WORK REQUEST: Repeat exactly the lines that run from the one containing "purple plate A9 level 1 -> none" to the end of the data, and leave out all others.
+++ TASK INPUTS
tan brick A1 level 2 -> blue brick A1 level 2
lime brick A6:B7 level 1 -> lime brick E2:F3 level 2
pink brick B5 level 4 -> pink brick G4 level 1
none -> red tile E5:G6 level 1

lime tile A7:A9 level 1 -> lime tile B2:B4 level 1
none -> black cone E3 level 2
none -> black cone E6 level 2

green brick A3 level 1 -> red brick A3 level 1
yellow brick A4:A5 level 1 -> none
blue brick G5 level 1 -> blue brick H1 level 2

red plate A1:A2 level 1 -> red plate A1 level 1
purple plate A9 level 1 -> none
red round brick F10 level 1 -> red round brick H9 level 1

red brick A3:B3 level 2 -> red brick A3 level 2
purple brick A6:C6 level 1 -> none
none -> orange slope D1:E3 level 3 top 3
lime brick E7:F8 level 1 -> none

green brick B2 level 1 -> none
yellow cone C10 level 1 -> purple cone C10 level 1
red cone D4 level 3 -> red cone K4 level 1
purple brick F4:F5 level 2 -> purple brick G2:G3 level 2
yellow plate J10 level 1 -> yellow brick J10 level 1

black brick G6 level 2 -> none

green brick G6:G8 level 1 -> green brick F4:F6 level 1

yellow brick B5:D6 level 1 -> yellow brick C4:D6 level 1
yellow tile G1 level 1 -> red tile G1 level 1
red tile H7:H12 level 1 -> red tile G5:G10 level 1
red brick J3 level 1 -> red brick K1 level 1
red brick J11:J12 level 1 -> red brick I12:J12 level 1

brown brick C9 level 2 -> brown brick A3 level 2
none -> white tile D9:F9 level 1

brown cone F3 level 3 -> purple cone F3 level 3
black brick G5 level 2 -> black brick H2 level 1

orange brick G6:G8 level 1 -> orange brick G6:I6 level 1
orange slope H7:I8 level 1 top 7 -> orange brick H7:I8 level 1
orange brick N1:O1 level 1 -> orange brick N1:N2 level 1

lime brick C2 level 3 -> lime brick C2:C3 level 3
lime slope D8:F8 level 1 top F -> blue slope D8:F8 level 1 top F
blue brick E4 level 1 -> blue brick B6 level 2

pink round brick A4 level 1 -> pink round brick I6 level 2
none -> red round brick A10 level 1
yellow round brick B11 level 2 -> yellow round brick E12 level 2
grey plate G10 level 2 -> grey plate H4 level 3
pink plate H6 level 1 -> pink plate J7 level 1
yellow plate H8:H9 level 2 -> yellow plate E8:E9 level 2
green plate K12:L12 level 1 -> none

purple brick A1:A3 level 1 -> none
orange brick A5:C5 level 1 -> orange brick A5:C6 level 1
++++++
RESPONSE BOX:
purple plate A9 level 1 -> none
red round brick F10 level 1 -> red round brick H9 level 1

red brick A3:B3 level 2 -> red brick A3 level 2
purple brick A6:C6 level 1 -> none
none -> orange slope D1:E3 level 3 top 3
lime brick E7:F8 level 1 -> none

green brick B2 level 1 -> none
yellow cone C10 level 1 -> purple cone C10 level 1
red cone D4 level 3 -> red cone K4 level 1
purple brick F4:F5 level 2 -> purple brick G2:G3 level 2
yellow plate J10 level 1 -> yellow brick J10 level 1

black brick G6 level 2 -> none

green brick G6:G8 level 1 -> green brick F4:F6 level 1

yellow brick B5:D6 level 1 -> yellow brick C4:D6 level 1
yellow tile G1 level 1 -> red tile G1 level 1
red tile H7:H12 level 1 -> red tile G5:G10 level 1
red brick J3 level 1 -> red brick K1 level 1
red brick J11:J12 level 1 -> red brick I12:J12 level 1

brown brick C9 level 2 -> brown brick A3 level 2
none -> white tile D9:F9 level 1

brown cone F3 level 3 -> purple cone F3 level 3
black brick G5 level 2 -> black brick H2 level 1

orange brick G6:G8 level 1 -> orange brick G6:I6 level 1
orange slope H7:I8 level 1 top 7 -> orange brick H7:I8 level 1
orange brick N1:O1 level 1 -> orange brick N1:N2 level 1

lime brick C2 level 3 -> lime brick C2:C3 level 3
lime slope D8:F8 level 1 top F -> blue slope D8:F8 level 1 top F
blue brick E4 level 1 -> blue brick B6 level 2

pink round brick A4 level 1 -> pink round brick I6 level 2
none -> red round brick A10 level 1
yellow round brick B11 level 2 -> yellow round brick E12 level 2
grey plate G10 level 2 -> grey plate H4 level 3
pink plate H6 level 1 -> pink plate J7 level 1
yellow plate H8:H9 level 2 -> yellow plate E8:E9 level 2
green plate K12:L12 level 1 -> none

purple brick A1:A3 level 1 -> none
orange brick A5:C5 level 1 -> orange brick A5:C6 level 1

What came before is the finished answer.